● INPUT MATERIAL

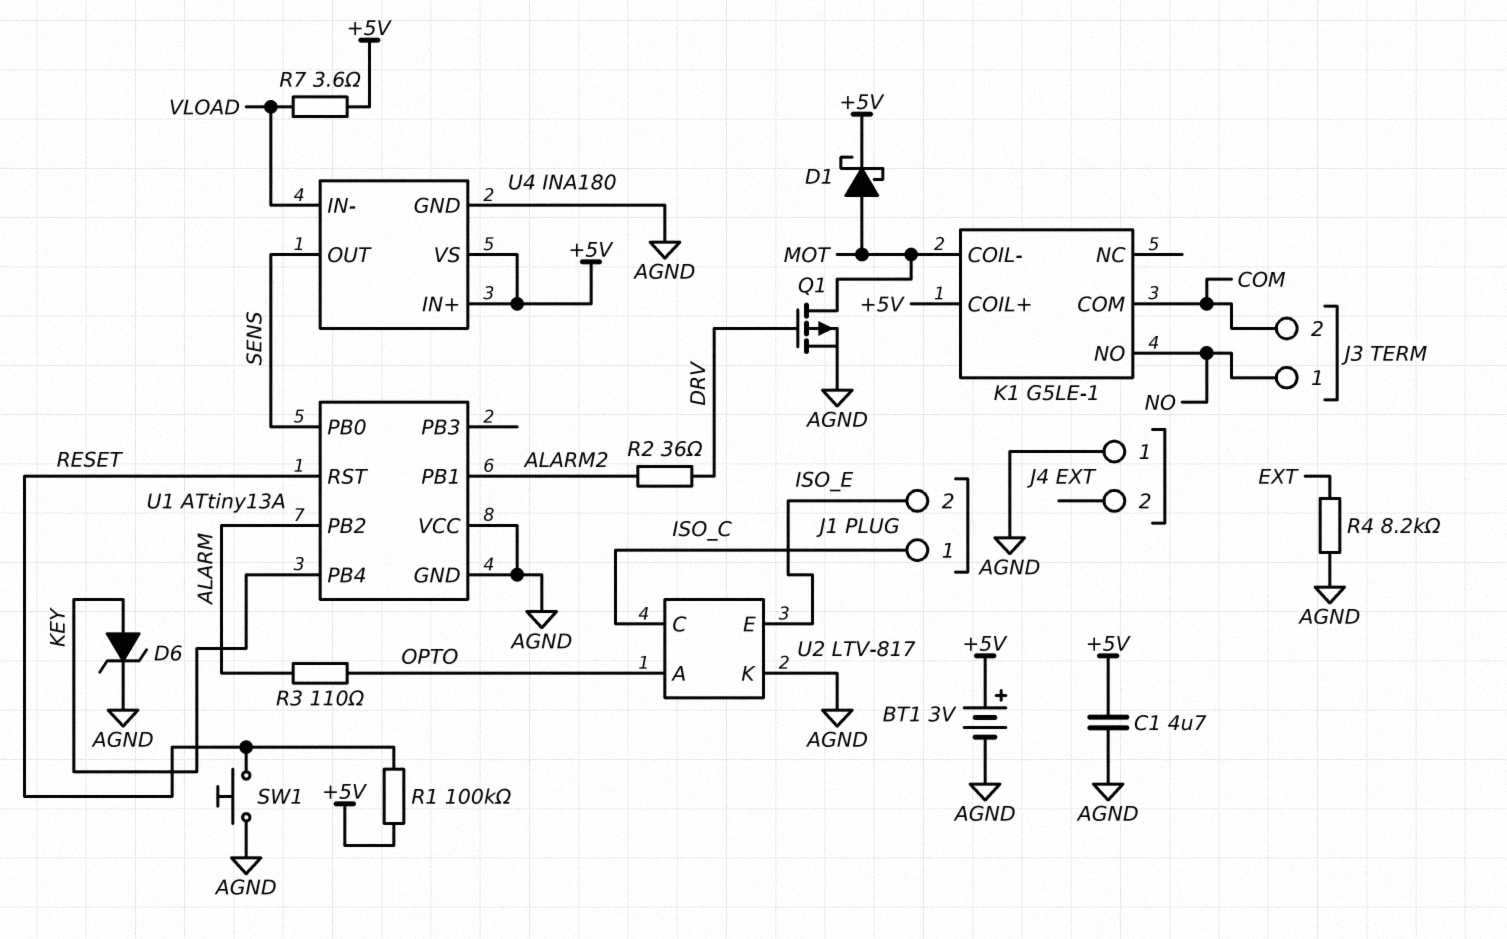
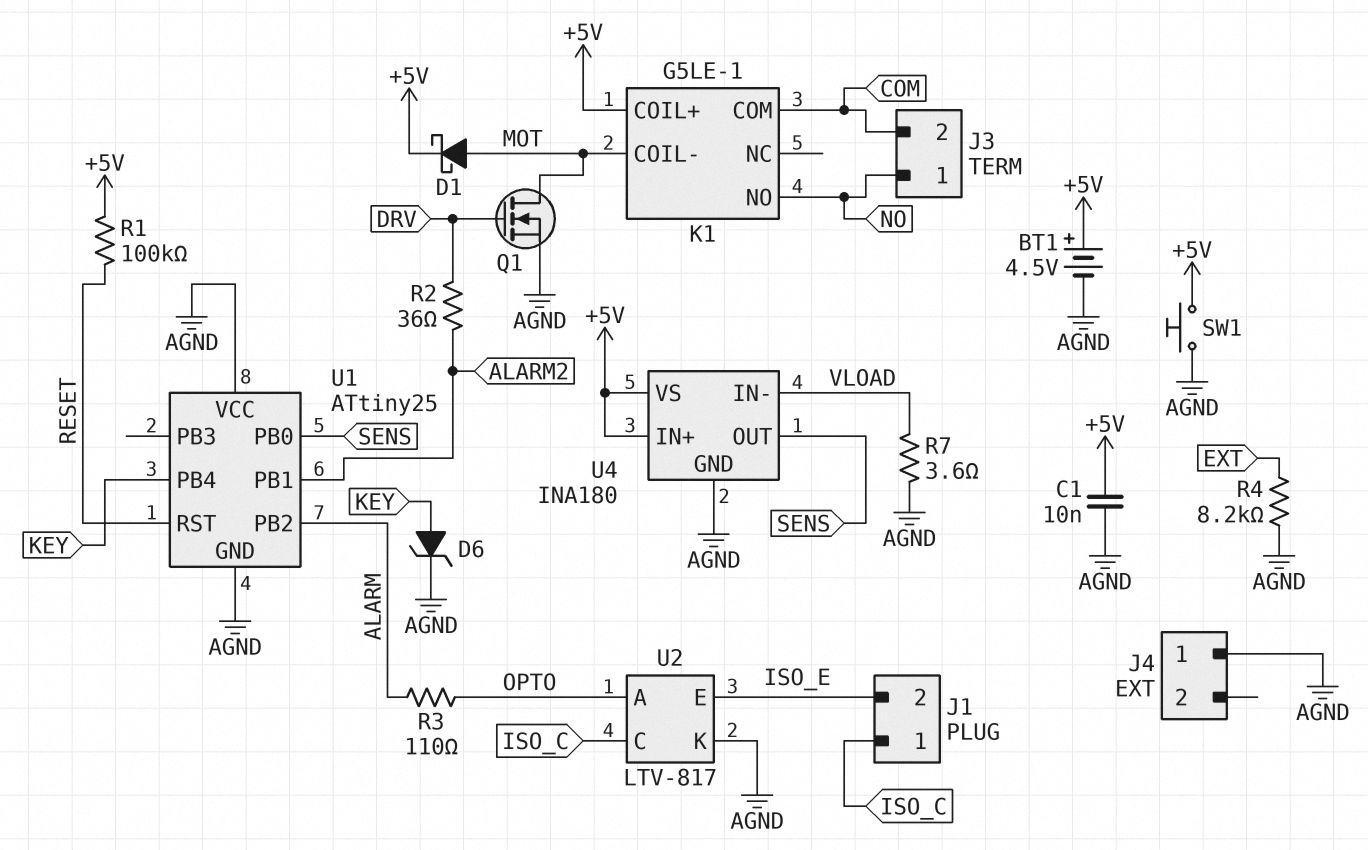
BT1: 3V (plus +5V, minus AGND) -> 4.5V (plus +5V, minus AGND)
C1: 4.7uF (+5V, AGND) -> 10nF (+5V, AGND)
Q1: PMOS (G DRV, D MOT, S AGND) -> NMOS (G DRV, D MOT, S AGND)
R7: 3.6 (+5V, VLOAD) -> 3.6 (AGND, VLOAD)
SW1: button (AGND, RESET) -> button (+5V, AGND)
U1: ATtiny13A -> ATtiny25

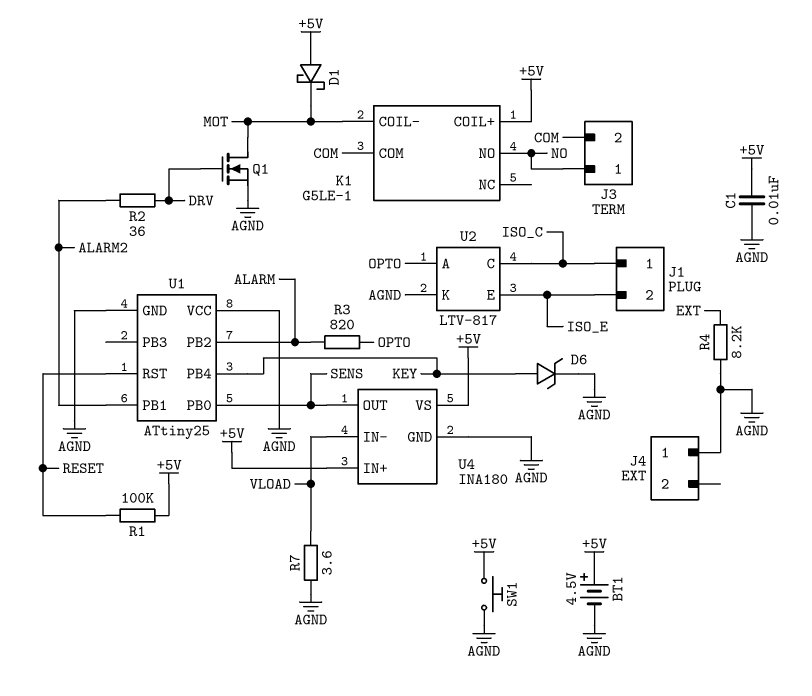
D1: schottky (A MOT, K +5V) -> schottky (A +5V, K MOT)
R3: 110 (ALARM, OPTO) -> 820 (ALARM, OPTO)

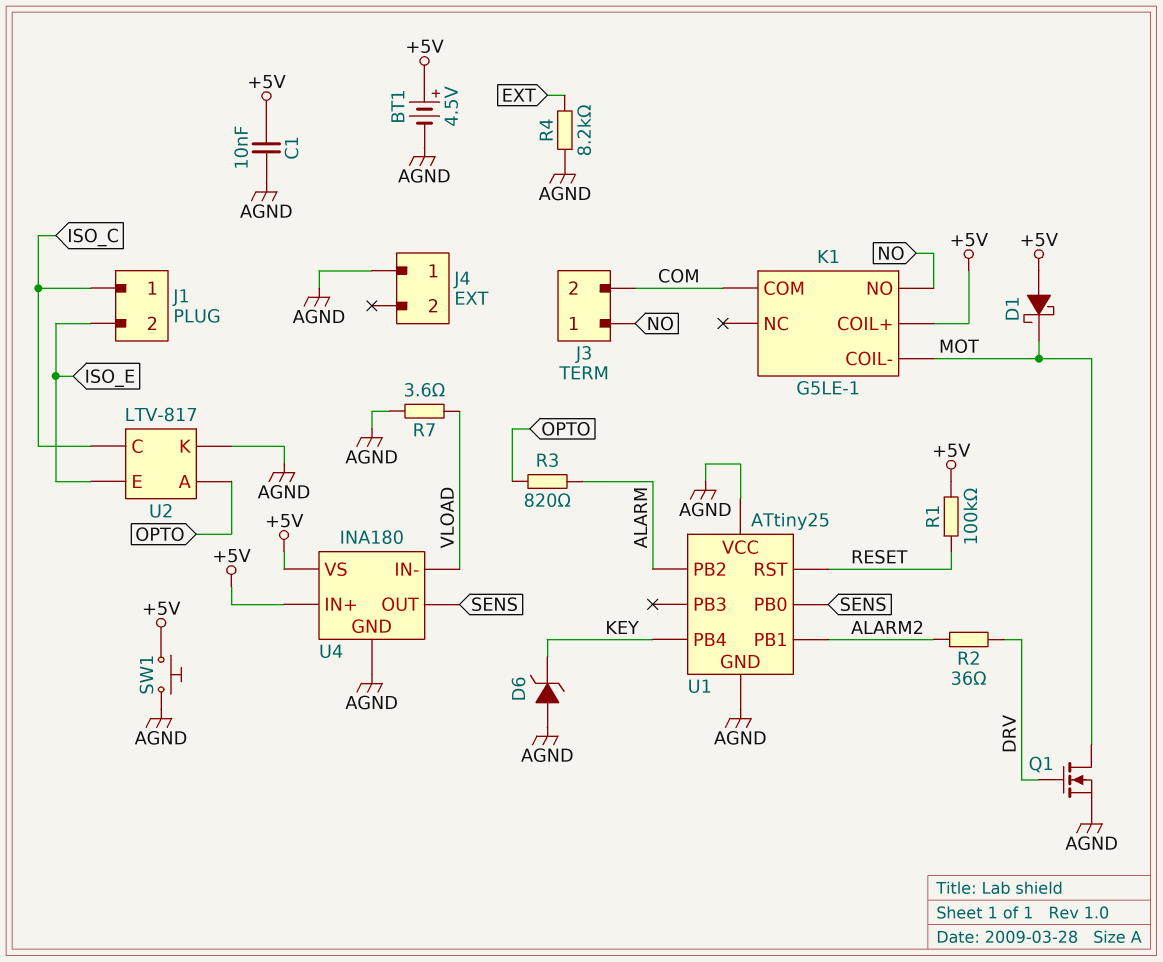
D6: zener (A KEY, K AGND) -> zener (A AGND, K KEY)

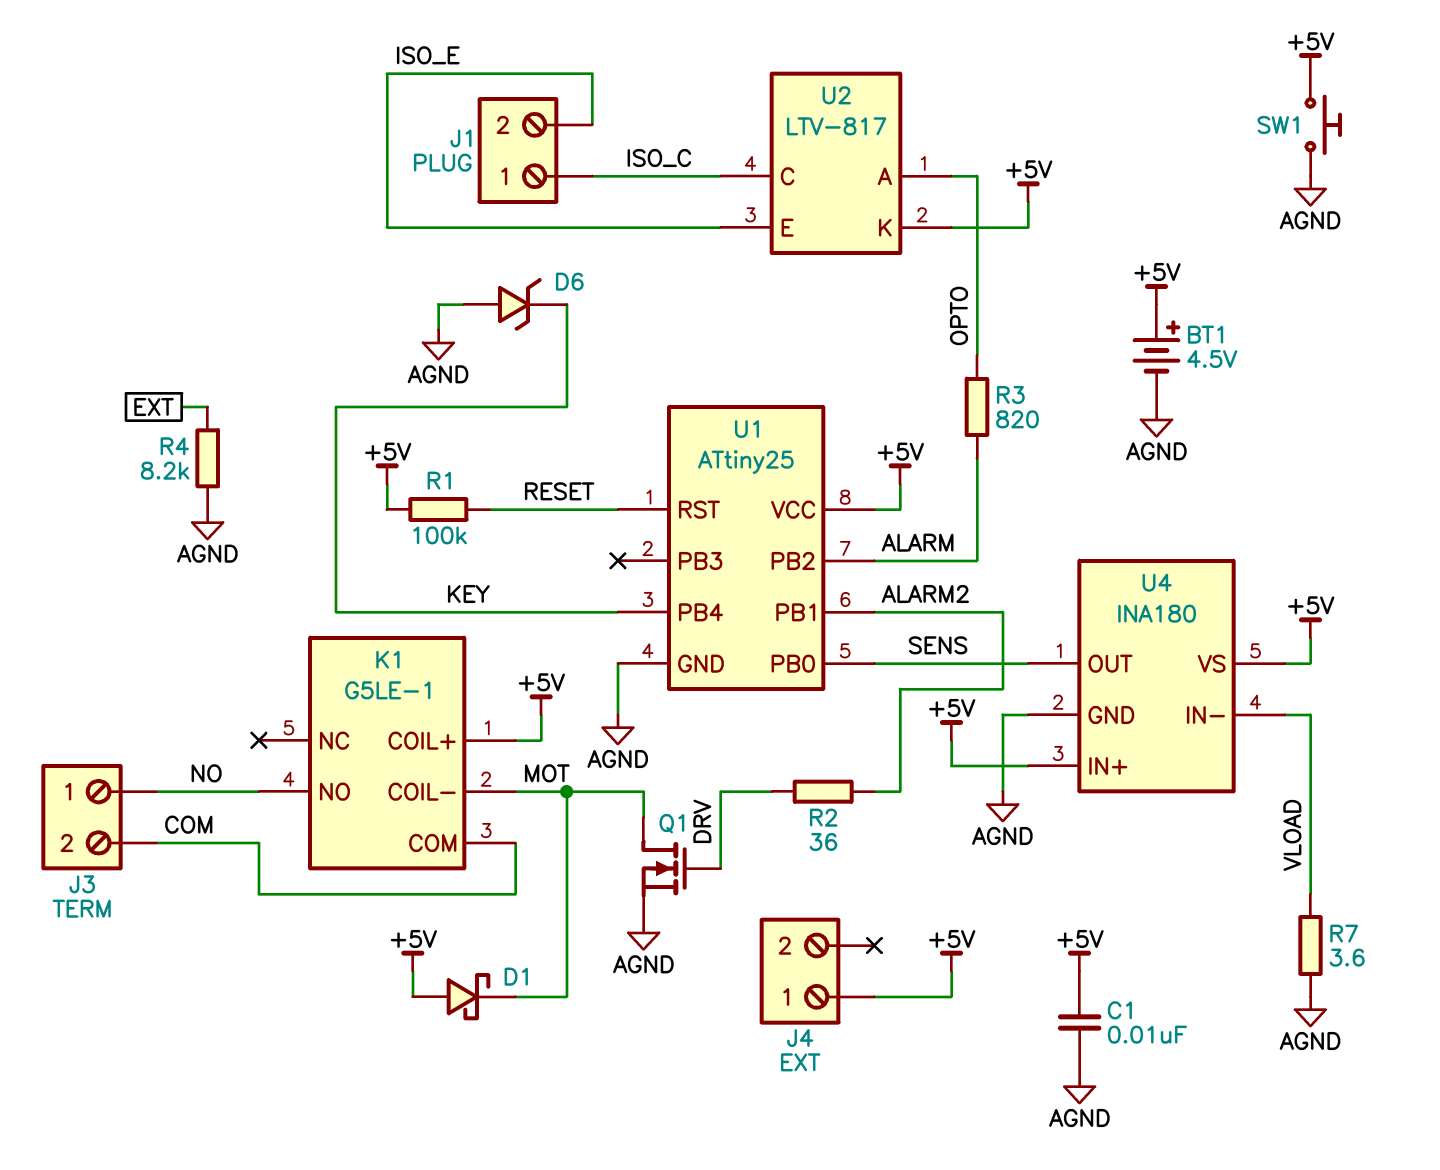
J4 pin 1: AGND -> +5V
U1 pin VCC: AGND -> +5V
U2 pin K: AGND -> +5V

● WORK ITEM
If pictures appear in the data, omit them and copy all other parts exactly.

● SOLUTION TO THE PROBLEM
BT1: 3V (plus +5V, minus AGND) -> 4.5V (plus +5V, minus AGND)
C1: 4.7uF (+5V, AGND) -> 10nF (+5V, AGND)
Q1: PMOS (G DRV, D MOT, S AGND) -> NMOS (G DRV, D MOT, S AGND)
R7: 3.6 (+5V, VLOAD) -> 3.6 (AGND, VLOAD)
SW1: button (AGND, RESET) -> button (+5V, AGND)
U1: ATtiny13A -> ATtiny25

D1: schottky (A MOT, K +5V) -> schottky (A +5V, K MOT)
R3: 110 (ALARM, OPTO) -> 820 (ALARM, OPTO)

D6: zener (A KEY, K AGND) -> zener (A AGND, K KEY)

J4 pin 1: AGND -> +5V
U1 pin VCC: AGND -> +5V
U2 pin K: AGND -> +5V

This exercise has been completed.